━━━ Entries shown

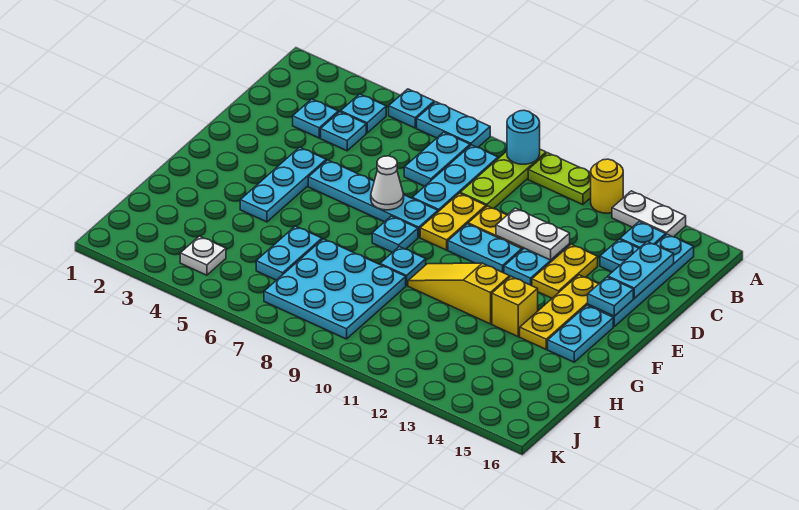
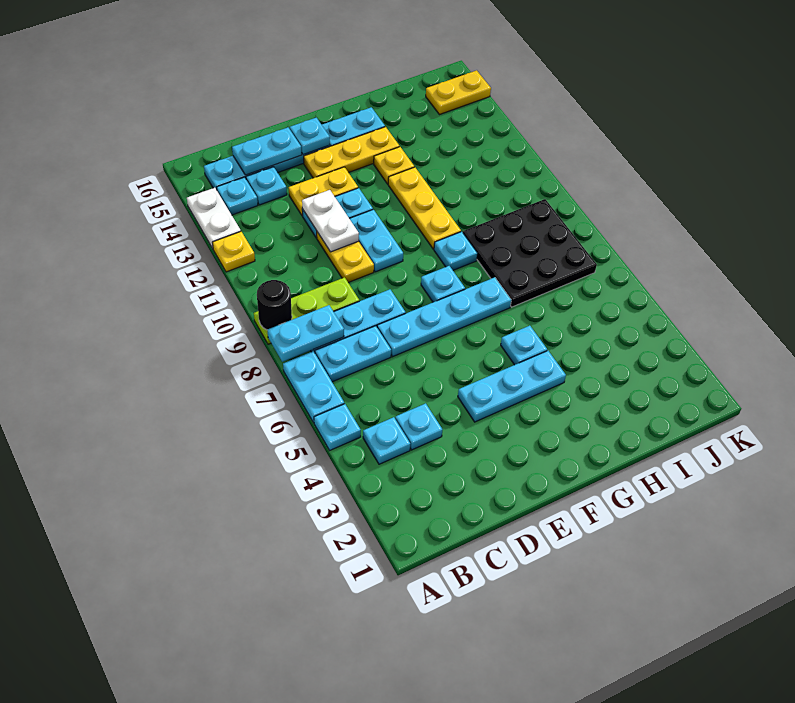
cyan 1x1 round brick [507,110,540,164] -> black 1x1 round brick [257,280,292,330]
lime 1x2 plate [528,153,591,205] -> none
yellow 1x1 round brick [591,159,623,213] -> yellow 1x1 plate [212,232,255,272]
cyan 1x1 plate [293,99,338,138] -> cyan 1x1 plate moved to [501,326,547,365]
yellow 1x2 plate [420,193,486,250] -> yellow 1x2 plate moved to [426,70,491,115]
cyan 1x4 plate [308,160,438,237] -> cyan 1x4 plate turned to [377,277,511,357]
white 1x1 cone [371,156,404,210] -> none
yellow 1x3 slope [408,263,510,324] -> yellow 1x3 plate [388,167,461,249]
yellow 1x1 brick [492,277,538,337] -> yellow 1x1 plate [374,147,414,184]
cyan 1x2 plate [256,226,322,280] -> cyan 1x2 plate moved to [268,305,344,362]
cyan 3x3 plate [264,239,406,339] -> black 3x3 plate [463,199,597,307]
white 1x1 plate [180,236,226,275] -> none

━━━━━━

Work to be completed: Copy out every entry exactly as written, but not the pictures.

Answer:
cyan 1x1 round brick [507,110,540,164] -> black 1x1 round brick [257,280,292,330]
lime 1x2 plate [528,153,591,205] -> none
yellow 1x1 round brick [591,159,623,213] -> yellow 1x1 plate [212,232,255,272]
cyan 1x1 plate [293,99,338,138] -> cyan 1x1 plate moved to [501,326,547,365]
yellow 1x2 plate [420,193,486,250] -> yellow 1x2 plate moved to [426,70,491,115]
cyan 1x4 plate [308,160,438,237] -> cyan 1x4 plate turned to [377,277,511,357]
white 1x1 cone [371,156,404,210] -> none
yellow 1x3 slope [408,263,510,324] -> yellow 1x3 plate [388,167,461,249]
yellow 1x1 brick [492,277,538,337] -> yellow 1x1 plate [374,147,414,184]
cyan 1x2 plate [256,226,322,280] -> cyan 1x2 plate moved to [268,305,344,362]
cyan 3x3 plate [264,239,406,339] -> black 3x3 plate [463,199,597,307]
white 1x1 plate [180,236,226,275] -> none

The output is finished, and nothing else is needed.